▶ [PROBLEM REQUIREMENTS] Exactly and in full, give the records again.

▶ [PROVIDED INFORMATION]
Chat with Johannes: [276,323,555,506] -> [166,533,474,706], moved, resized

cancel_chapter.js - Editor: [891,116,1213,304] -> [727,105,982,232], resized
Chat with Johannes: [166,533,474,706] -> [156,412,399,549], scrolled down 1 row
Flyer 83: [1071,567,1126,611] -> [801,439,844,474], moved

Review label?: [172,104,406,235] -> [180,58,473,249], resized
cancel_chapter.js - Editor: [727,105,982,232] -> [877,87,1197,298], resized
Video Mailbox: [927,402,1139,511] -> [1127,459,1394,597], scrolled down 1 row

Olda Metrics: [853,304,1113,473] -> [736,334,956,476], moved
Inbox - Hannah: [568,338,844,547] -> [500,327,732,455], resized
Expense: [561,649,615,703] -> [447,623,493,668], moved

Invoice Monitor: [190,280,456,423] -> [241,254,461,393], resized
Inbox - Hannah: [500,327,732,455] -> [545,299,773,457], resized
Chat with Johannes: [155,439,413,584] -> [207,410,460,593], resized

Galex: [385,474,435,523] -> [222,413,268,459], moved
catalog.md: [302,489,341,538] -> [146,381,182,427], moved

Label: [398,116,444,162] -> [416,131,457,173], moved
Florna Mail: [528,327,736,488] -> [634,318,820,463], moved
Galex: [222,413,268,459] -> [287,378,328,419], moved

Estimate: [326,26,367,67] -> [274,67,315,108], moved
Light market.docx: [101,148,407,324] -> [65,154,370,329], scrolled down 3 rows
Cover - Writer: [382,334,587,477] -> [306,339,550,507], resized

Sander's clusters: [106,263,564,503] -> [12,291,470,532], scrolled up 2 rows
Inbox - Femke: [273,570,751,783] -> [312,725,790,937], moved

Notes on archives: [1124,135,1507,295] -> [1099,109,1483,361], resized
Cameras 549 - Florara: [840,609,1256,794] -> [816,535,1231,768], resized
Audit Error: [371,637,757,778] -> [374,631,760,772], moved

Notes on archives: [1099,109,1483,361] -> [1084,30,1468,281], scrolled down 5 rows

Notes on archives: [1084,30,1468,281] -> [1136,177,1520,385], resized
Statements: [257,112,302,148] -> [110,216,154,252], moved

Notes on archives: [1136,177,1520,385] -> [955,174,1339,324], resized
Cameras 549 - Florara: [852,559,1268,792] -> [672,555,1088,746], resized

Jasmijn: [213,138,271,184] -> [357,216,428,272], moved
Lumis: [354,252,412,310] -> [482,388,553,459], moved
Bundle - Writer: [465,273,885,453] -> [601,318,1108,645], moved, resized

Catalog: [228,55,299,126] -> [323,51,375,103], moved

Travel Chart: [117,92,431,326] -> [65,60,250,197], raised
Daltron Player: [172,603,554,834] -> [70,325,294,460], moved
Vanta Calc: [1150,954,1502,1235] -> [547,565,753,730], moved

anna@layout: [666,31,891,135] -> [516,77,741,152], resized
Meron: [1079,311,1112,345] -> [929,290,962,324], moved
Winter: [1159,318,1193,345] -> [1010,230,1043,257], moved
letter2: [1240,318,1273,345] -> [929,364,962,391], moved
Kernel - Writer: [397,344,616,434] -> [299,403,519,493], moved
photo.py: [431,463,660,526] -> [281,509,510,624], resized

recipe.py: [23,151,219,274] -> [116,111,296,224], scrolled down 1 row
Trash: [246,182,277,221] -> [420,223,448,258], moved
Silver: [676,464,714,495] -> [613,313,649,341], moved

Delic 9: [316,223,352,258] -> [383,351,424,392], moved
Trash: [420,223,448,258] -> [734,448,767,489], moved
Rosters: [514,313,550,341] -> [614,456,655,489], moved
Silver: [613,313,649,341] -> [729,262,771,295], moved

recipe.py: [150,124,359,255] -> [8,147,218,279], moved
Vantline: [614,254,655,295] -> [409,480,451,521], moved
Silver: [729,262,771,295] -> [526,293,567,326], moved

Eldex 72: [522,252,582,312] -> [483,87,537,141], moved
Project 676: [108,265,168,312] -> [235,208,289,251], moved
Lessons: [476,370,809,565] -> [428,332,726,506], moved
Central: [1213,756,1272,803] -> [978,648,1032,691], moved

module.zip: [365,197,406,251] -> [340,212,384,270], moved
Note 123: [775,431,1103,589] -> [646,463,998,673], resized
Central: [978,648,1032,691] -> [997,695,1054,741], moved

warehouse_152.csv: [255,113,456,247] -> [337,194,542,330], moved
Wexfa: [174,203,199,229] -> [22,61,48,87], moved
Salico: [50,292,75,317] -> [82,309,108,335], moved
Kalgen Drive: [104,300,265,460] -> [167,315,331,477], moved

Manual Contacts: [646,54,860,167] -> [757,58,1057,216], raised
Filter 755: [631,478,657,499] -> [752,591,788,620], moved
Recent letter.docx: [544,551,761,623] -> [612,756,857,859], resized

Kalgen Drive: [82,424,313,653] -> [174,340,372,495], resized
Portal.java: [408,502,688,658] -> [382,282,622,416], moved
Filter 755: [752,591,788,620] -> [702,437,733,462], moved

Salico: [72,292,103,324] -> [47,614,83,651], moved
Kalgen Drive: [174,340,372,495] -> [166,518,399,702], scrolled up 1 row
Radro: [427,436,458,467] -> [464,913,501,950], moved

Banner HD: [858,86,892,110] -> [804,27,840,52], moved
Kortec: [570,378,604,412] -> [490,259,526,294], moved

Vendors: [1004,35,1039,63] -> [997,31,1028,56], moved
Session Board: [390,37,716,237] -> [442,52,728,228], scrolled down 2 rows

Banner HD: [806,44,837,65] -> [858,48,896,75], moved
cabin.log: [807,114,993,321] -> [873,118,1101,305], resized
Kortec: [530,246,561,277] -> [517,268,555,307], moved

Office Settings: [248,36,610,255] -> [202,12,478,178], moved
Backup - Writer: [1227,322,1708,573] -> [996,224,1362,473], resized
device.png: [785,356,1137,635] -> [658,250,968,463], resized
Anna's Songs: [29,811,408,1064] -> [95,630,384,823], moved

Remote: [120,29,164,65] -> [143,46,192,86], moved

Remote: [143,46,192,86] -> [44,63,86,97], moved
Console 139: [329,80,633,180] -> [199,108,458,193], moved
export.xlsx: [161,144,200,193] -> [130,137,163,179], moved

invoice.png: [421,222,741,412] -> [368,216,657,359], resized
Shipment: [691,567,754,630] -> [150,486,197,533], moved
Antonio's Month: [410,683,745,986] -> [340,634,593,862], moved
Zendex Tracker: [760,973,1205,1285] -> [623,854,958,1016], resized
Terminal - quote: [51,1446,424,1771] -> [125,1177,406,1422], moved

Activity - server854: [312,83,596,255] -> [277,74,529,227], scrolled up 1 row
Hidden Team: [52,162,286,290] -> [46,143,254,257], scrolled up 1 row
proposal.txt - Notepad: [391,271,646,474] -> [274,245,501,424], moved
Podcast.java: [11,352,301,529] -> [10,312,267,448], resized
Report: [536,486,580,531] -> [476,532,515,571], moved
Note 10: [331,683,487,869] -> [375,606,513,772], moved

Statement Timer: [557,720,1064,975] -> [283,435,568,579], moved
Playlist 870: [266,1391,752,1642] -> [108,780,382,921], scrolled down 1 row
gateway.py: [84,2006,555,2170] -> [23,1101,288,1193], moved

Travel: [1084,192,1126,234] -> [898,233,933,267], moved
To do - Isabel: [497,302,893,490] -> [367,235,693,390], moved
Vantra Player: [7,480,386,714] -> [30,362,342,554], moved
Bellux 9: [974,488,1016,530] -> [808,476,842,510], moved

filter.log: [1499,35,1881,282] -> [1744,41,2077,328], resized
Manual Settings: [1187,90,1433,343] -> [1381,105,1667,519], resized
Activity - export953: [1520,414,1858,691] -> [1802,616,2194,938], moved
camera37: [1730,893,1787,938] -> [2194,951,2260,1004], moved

▶ [SOLUTION FOR THIS PROBLEM]
Chat with Johannes: [276,323,555,506] -> [166,533,474,706], moved, resized

cancel_chapter.js - Editor: [891,116,1213,304] -> [727,105,982,232], resized
Chat with Johannes: [166,533,474,706] -> [156,412,399,549], scrolled down 1 row
Flyer 83: [1071,567,1126,611] -> [801,439,844,474], moved

Review label?: [172,104,406,235] -> [180,58,473,249], resized
cancel_chapter.js - Editor: [727,105,982,232] -> [877,87,1197,298], resized
Video Mailbox: [927,402,1139,511] -> [1127,459,1394,597], scrolled down 1 row

Olda Metrics: [853,304,1113,473] -> [736,334,956,476], moved
Inbox - Hannah: [568,338,844,547] -> [500,327,732,455], resized
Expense: [561,649,615,703] -> [447,623,493,668], moved

Invoice Monitor: [190,280,456,423] -> [241,254,461,393], resized
Inbox - Hannah: [500,327,732,455] -> [545,299,773,457], resized
Chat with Johannes: [155,439,413,584] -> [207,410,460,593], resized

Galex: [385,474,435,523] -> [222,413,268,459], moved
catalog.md: [302,489,341,538] -> [146,381,182,427], moved

Label: [398,116,444,162] -> [416,131,457,173], moved
Florna Mail: [528,327,736,488] -> [634,318,820,463], moved
Galex: [222,413,268,459] -> [287,378,328,419], moved

Estimate: [326,26,367,67] -> [274,67,315,108], moved
Light market.docx: [101,148,407,324] -> [65,154,370,329], scrolled down 3 rows
Cover - Writer: [382,334,587,477] -> [306,339,550,507], resized

Sander's clusters: [106,263,564,503] -> [12,291,470,532], scrolled up 2 rows
Inbox - Femke: [273,570,751,783] -> [312,725,790,937], moved

Notes on archives: [1124,135,1507,295] -> [1099,109,1483,361], resized
Cameras 549 - Florara: [840,609,1256,794] -> [816,535,1231,768], resized
Audit Error: [371,637,757,778] -> [374,631,760,772], moved

Notes on archives: [1099,109,1483,361] -> [1084,30,1468,281], scrolled down 5 rows

Notes on archives: [1084,30,1468,281] -> [1136,177,1520,385], resized
Statements: [257,112,302,148] -> [110,216,154,252], moved

Notes on archives: [1136,177,1520,385] -> [955,174,1339,324], resized
Cameras 549 - Florara: [852,559,1268,792] -> [672,555,1088,746], resized

Jasmijn: [213,138,271,184] -> [357,216,428,272], moved
Lumis: [354,252,412,310] -> [482,388,553,459], moved
Bundle - Writer: [465,273,885,453] -> [601,318,1108,645], moved, resized

Catalog: [228,55,299,126] -> [323,51,375,103], moved

Travel Chart: [117,92,431,326] -> [65,60,250,197], raised
Daltron Player: [172,603,554,834] -> [70,325,294,460], moved
Vanta Calc: [1150,954,1502,1235] -> [547,565,753,730], moved

anna@layout: [666,31,891,135] -> [516,77,741,152], resized
Meron: [1079,311,1112,345] -> [929,290,962,324], moved
Winter: [1159,318,1193,345] -> [1010,230,1043,257], moved
letter2: [1240,318,1273,345] -> [929,364,962,391], moved
Kernel - Writer: [397,344,616,434] -> [299,403,519,493], moved
photo.py: [431,463,660,526] -> [281,509,510,624], resized

recipe.py: [23,151,219,274] -> [116,111,296,224], scrolled down 1 row
Trash: [246,182,277,221] -> [420,223,448,258], moved
Silver: [676,464,714,495] -> [613,313,649,341], moved

Delic 9: [316,223,352,258] -> [383,351,424,392], moved
Trash: [420,223,448,258] -> [734,448,767,489], moved
Rosters: [514,313,550,341] -> [614,456,655,489], moved
Silver: [613,313,649,341] -> [729,262,771,295], moved

recipe.py: [150,124,359,255] -> [8,147,218,279], moved
Vantline: [614,254,655,295] -> [409,480,451,521], moved
Silver: [729,262,771,295] -> [526,293,567,326], moved

Eldex 72: [522,252,582,312] -> [483,87,537,141], moved
Project 676: [108,265,168,312] -> [235,208,289,251], moved
Lessons: [476,370,809,565] -> [428,332,726,506], moved
Central: [1213,756,1272,803] -> [978,648,1032,691], moved

module.zip: [365,197,406,251] -> [340,212,384,270], moved
Note 123: [775,431,1103,589] -> [646,463,998,673], resized
Central: [978,648,1032,691] -> [997,695,1054,741], moved

warehouse_152.csv: [255,113,456,247] -> [337,194,542,330], moved
Wexfa: [174,203,199,229] -> [22,61,48,87], moved
Salico: [50,292,75,317] -> [82,309,108,335], moved
Kalgen Drive: [104,300,265,460] -> [167,315,331,477], moved

Manual Contacts: [646,54,860,167] -> [757,58,1057,216], raised
Filter 755: [631,478,657,499] -> [752,591,788,620], moved
Recent letter.docx: [544,551,761,623] -> [612,756,857,859], resized

Kalgen Drive: [82,424,313,653] -> [174,340,372,495], resized
Portal.java: [408,502,688,658] -> [382,282,622,416], moved
Filter 755: [752,591,788,620] -> [702,437,733,462], moved

Salico: [72,292,103,324] -> [47,614,83,651], moved
Kalgen Drive: [174,340,372,495] -> [166,518,399,702], scrolled up 1 row
Radro: [427,436,458,467] -> [464,913,501,950], moved

Banner HD: [858,86,892,110] -> [804,27,840,52], moved
Kortec: [570,378,604,412] -> [490,259,526,294], moved

Vendors: [1004,35,1039,63] -> [997,31,1028,56], moved
Session Board: [390,37,716,237] -> [442,52,728,228], scrolled down 2 rows

Banner HD: [806,44,837,65] -> [858,48,896,75], moved
cabin.log: [807,114,993,321] -> [873,118,1101,305], resized
Kortec: [530,246,561,277] -> [517,268,555,307], moved

Office Settings: [248,36,610,255] -> [202,12,478,178], moved
Backup - Writer: [1227,322,1708,573] -> [996,224,1362,473], resized
device.png: [785,356,1137,635] -> [658,250,968,463], resized
Anna's Songs: [29,811,408,1064] -> [95,630,384,823], moved

Remote: [120,29,164,65] -> [143,46,192,86], moved

Remote: [143,46,192,86] -> [44,63,86,97], moved
Console 139: [329,80,633,180] -> [199,108,458,193], moved
export.xlsx: [161,144,200,193] -> [130,137,163,179], moved

invoice.png: [421,222,741,412] -> [368,216,657,359], resized
Shipment: [691,567,754,630] -> [150,486,197,533], moved
Antonio's Month: [410,683,745,986] -> [340,634,593,862], moved
Zendex Tracker: [760,973,1205,1285] -> [623,854,958,1016], resized
Terminal - quote: [51,1446,424,1771] -> [125,1177,406,1422], moved

Activity - server854: [312,83,596,255] -> [277,74,529,227], scrolled up 1 row
Hidden Team: [52,162,286,290] -> [46,143,254,257], scrolled up 1 row
proposal.txt - Notepad: [391,271,646,474] -> [274,245,501,424], moved
Podcast.java: [11,352,301,529] -> [10,312,267,448], resized
Report: [536,486,580,531] -> [476,532,515,571], moved
Note 10: [331,683,487,869] -> [375,606,513,772], moved

Statement Timer: [557,720,1064,975] -> [283,435,568,579], moved
Playlist 870: [266,1391,752,1642] -> [108,780,382,921], scrolled down 1 row
gateway.py: [84,2006,555,2170] -> [23,1101,288,1193], moved

Travel: [1084,192,1126,234] -> [898,233,933,267], moved
To do - Isabel: [497,302,893,490] -> [367,235,693,390], moved
Vantra Player: [7,480,386,714] -> [30,362,342,554], moved
Bellux 9: [974,488,1016,530] -> [808,476,842,510], moved

filter.log: [1499,35,1881,282] -> [1744,41,2077,328], resized
Manual Settings: [1187,90,1433,343] -> [1381,105,1667,519], resized
Activity - export953: [1520,414,1858,691] -> [1802,616,2194,938], moved
camera37: [1730,893,1787,938] -> [2194,951,2260,1004], moved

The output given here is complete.